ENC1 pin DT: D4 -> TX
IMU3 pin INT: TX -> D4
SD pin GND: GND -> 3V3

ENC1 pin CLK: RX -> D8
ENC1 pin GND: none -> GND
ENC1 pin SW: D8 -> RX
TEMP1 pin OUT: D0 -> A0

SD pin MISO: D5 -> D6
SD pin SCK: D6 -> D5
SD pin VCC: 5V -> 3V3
———
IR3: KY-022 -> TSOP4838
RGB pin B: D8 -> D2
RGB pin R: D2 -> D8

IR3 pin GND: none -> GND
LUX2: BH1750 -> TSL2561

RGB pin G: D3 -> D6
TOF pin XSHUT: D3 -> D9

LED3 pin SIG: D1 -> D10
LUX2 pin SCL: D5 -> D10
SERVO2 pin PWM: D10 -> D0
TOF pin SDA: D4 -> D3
———
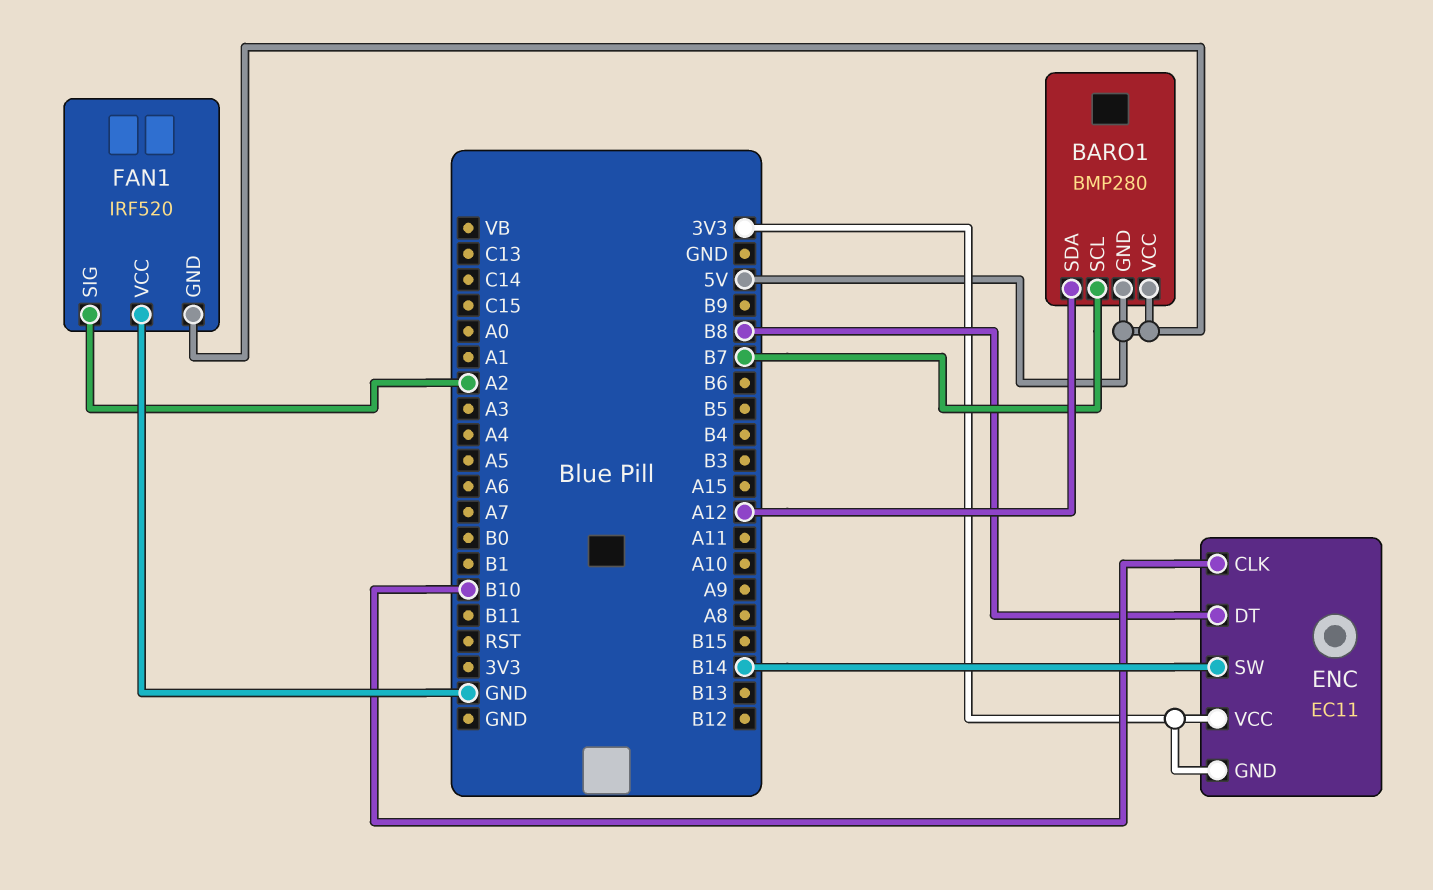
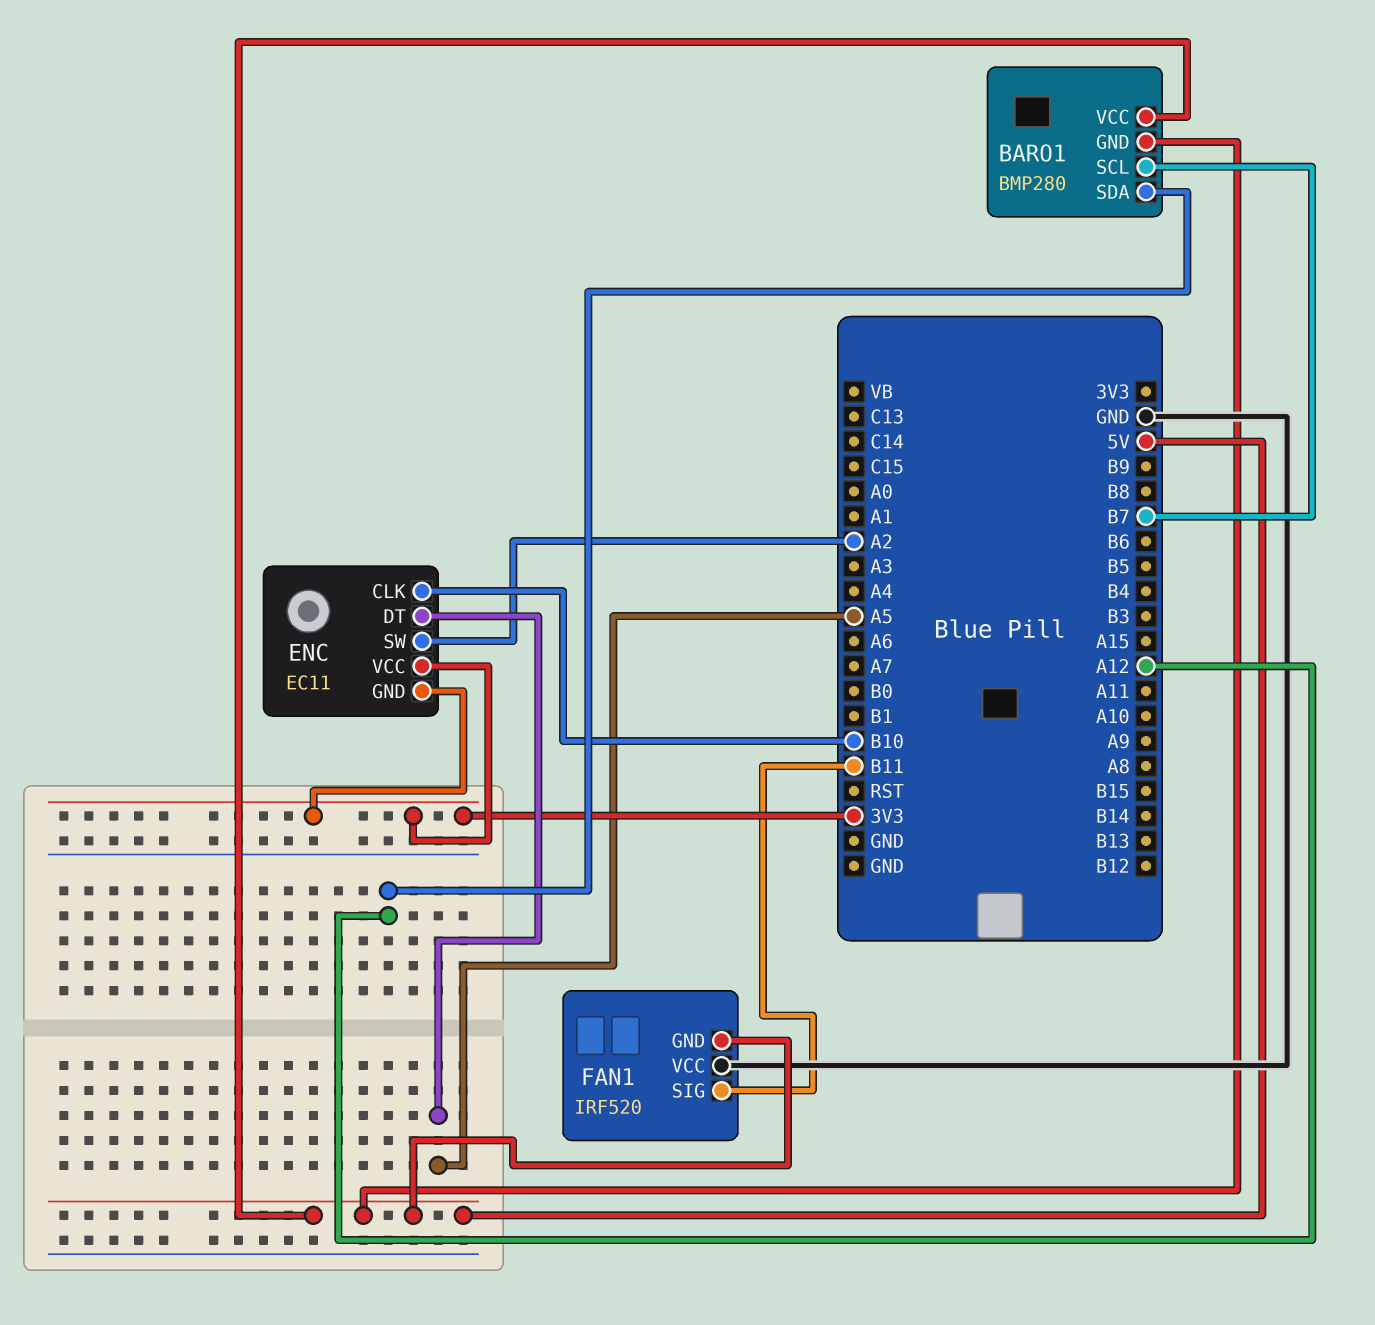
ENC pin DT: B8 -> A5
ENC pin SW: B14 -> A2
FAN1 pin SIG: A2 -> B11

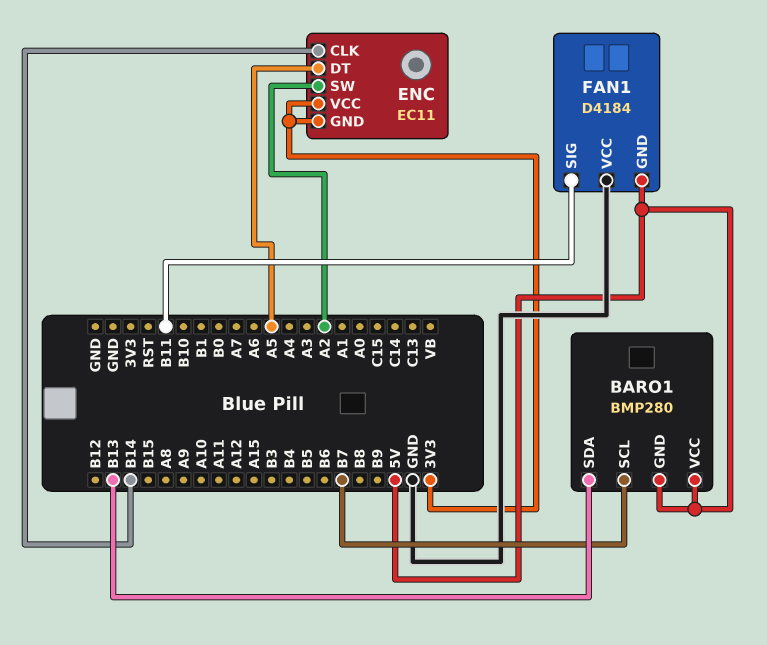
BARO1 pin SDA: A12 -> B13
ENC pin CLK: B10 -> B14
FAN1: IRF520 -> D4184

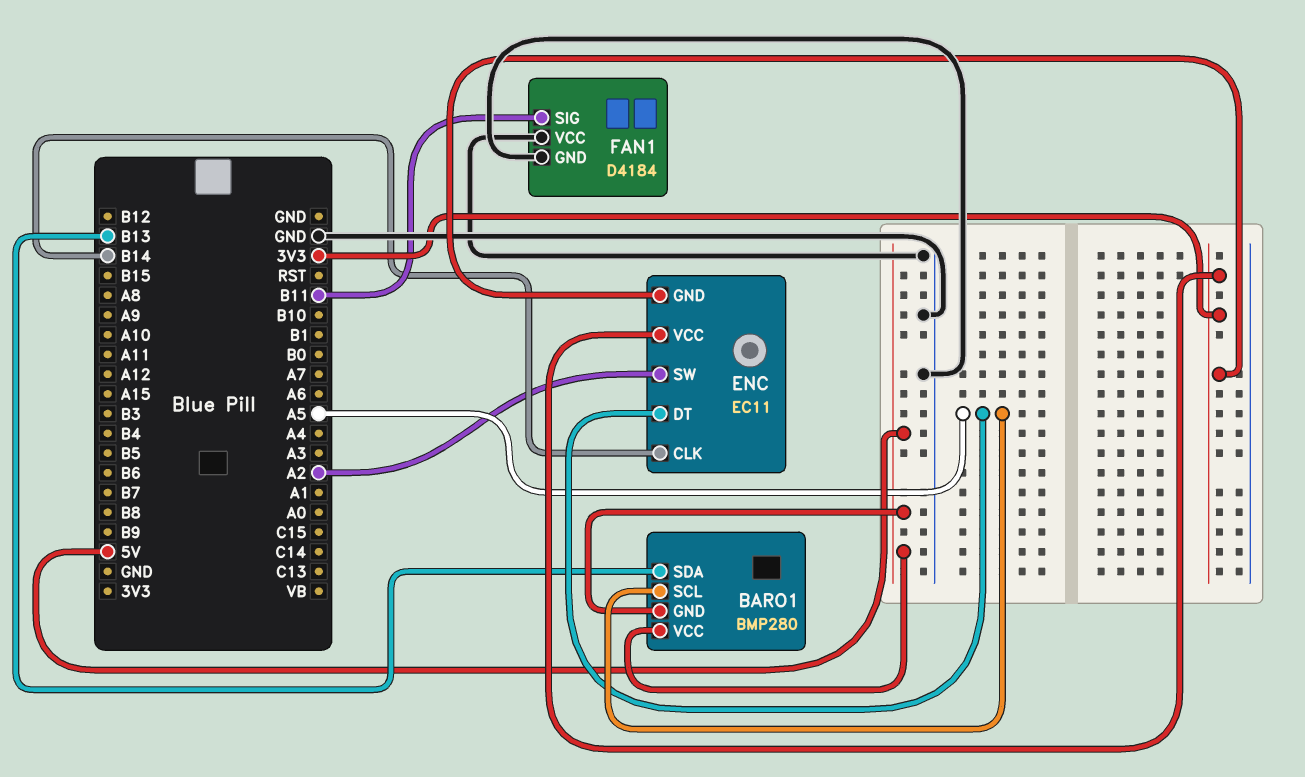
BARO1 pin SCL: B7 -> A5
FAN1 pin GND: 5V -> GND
———
WHAT IS REQUIRED:
Work out how many lines in the records above contain the word "none", and reply with that number alone.

RESULT OF THIS TASK:
2